TASK REQUIREMENTS.
Produce word for word the lines of the data below running from the one that has "black can: 5 -> 4" to the one that has "orange tape: 4 -> 7", inclusive, and no others.

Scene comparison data
──────

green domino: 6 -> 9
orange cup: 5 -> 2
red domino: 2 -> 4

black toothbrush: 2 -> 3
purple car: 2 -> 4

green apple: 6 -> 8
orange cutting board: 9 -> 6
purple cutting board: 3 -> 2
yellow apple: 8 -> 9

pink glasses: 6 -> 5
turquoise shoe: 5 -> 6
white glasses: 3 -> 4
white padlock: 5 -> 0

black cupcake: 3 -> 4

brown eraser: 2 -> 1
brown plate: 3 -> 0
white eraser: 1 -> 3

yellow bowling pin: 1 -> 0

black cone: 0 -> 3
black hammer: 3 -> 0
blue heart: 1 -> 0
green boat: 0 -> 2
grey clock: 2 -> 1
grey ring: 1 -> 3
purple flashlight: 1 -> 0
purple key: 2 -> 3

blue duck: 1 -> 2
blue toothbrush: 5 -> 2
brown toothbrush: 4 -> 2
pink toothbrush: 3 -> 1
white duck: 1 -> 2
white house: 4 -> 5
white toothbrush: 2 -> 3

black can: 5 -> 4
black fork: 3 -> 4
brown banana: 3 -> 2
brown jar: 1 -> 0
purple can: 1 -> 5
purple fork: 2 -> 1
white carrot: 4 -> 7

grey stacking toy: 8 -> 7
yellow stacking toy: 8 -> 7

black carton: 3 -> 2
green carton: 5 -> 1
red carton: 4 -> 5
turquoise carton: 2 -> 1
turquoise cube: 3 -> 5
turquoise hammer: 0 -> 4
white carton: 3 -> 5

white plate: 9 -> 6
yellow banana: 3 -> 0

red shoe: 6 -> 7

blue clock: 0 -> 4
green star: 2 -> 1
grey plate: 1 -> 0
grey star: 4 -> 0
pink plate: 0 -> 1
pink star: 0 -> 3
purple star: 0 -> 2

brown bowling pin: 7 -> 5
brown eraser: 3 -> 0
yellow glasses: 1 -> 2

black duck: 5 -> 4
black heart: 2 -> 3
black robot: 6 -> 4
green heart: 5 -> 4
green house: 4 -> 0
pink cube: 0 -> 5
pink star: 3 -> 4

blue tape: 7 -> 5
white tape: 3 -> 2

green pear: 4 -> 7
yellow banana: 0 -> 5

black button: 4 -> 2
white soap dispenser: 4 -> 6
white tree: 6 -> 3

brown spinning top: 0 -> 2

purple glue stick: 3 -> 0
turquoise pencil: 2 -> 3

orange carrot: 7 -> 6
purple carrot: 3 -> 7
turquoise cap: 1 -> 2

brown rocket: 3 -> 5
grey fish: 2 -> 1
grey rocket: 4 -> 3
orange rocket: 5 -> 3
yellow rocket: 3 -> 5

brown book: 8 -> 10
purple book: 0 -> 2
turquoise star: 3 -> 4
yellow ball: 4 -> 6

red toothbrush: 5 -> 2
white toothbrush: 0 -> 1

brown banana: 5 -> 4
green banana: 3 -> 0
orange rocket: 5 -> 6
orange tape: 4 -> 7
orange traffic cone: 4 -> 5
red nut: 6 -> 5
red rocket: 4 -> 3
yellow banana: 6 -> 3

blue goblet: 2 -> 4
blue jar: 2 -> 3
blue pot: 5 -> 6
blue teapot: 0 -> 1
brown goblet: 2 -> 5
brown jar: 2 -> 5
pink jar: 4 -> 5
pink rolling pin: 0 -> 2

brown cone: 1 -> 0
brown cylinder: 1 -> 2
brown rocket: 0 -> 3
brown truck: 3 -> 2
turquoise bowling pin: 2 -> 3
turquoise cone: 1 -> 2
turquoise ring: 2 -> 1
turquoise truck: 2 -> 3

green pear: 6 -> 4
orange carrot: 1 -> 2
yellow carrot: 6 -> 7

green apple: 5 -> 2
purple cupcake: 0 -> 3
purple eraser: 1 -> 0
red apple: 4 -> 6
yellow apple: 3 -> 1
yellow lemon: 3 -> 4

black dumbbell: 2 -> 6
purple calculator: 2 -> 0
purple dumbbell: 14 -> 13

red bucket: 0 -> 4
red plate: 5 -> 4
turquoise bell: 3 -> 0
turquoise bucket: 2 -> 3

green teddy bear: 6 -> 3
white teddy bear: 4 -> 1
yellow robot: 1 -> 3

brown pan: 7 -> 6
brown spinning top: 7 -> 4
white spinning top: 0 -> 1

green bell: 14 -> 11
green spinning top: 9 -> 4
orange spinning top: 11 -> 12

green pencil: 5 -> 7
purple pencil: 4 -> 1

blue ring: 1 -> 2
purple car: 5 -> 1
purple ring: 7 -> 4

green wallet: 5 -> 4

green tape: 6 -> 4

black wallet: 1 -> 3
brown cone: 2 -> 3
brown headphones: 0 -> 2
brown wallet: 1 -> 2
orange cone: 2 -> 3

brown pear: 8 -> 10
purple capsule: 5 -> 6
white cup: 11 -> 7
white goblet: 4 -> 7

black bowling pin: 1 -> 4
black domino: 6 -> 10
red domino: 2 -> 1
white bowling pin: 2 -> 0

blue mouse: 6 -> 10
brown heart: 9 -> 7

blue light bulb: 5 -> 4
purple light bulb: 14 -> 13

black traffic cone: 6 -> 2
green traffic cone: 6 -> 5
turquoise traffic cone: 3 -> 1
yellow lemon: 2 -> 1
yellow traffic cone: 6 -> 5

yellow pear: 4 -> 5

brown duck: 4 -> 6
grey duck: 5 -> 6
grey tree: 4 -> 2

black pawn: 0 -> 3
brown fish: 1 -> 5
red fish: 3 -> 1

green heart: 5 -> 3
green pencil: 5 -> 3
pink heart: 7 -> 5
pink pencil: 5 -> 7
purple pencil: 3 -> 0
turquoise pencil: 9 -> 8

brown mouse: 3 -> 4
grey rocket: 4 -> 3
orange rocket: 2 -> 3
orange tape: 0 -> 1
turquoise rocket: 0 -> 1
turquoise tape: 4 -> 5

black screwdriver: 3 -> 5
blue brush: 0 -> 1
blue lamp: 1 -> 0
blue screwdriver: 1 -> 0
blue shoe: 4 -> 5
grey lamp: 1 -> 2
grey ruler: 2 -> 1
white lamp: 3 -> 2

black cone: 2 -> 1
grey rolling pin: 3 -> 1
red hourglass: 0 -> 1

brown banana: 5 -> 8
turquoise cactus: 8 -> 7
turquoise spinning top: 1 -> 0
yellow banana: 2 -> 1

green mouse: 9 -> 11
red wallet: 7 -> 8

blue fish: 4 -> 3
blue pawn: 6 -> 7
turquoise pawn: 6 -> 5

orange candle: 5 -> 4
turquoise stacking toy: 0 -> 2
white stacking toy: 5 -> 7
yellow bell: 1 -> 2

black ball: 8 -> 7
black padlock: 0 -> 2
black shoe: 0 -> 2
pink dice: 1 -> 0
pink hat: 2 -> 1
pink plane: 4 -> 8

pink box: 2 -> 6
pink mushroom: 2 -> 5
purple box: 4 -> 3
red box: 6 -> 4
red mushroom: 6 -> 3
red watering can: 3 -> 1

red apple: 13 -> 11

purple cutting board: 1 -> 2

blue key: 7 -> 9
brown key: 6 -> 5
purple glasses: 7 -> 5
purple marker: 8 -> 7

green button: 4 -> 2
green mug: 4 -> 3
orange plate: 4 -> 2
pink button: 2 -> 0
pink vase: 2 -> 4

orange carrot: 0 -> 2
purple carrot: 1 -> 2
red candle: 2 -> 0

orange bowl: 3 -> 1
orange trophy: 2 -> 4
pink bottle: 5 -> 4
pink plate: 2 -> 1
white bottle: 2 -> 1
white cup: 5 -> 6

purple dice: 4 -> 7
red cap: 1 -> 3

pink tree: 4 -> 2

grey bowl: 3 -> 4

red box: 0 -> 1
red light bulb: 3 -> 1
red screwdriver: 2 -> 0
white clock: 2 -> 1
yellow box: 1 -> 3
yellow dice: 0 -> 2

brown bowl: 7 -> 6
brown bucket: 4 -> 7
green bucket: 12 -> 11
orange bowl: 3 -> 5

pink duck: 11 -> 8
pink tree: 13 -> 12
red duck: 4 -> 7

──────

EXPECTED ANSWER.
black can: 5 -> 4
black fork: 3 -> 4
brown banana: 3 -> 2
brown jar: 1 -> 0
purple can: 1 -> 5
purple fork: 2 -> 1
white carrot: 4 -> 7

grey stacking toy: 8 -> 7
yellow stacking toy: 8 -> 7

black carton: 3 -> 2
green carton: 5 -> 1
red carton: 4 -> 5
turquoise carton: 2 -> 1
turquoise cube: 3 -> 5
turquoise hammer: 0 -> 4
white carton: 3 -> 5

white plate: 9 -> 6
yellow banana: 3 -> 0

red shoe: 6 -> 7

blue clock: 0 -> 4
green star: 2 -> 1
grey plate: 1 -> 0
grey star: 4 -> 0
pink plate: 0 -> 1
pink star: 0 -> 3
purple star: 0 -> 2

brown bowling pin: 7 -> 5
brown eraser: 3 -> 0
yellow glasses: 1 -> 2

black duck: 5 -> 4
black heart: 2 -> 3
black robot: 6 -> 4
green heart: 5 -> 4
green house: 4 -> 0
pink cube: 0 -> 5
pink star: 3 -> 4

blue tape: 7 -> 5
white tape: 3 -> 2

green pear: 4 -> 7
yellow banana: 0 -> 5

black button: 4 -> 2
white soap dispenser: 4 -> 6
white tree: 6 -> 3

brown spinning top: 0 -> 2

purple glue stick: 3 -> 0
turquoise pencil: 2 -> 3

orange carrot: 7 -> 6
purple carrot: 3 -> 7
turquoise cap: 1 -> 2

brown rocket: 3 -> 5
grey fish: 2 -> 1
grey rocket: 4 -> 3
orange rocket: 5 -> 3
yellow rocket: 3 -> 5

brown book: 8 -> 10
purple book: 0 -> 2
turquoise star: 3 -> 4
yellow ball: 4 -> 6

red toothbrush: 5 -> 2
white toothbrush: 0 -> 1

brown banana: 5 -> 4
green banana: 3 -> 0
orange rocket: 5 -> 6
orange tape: 4 -> 7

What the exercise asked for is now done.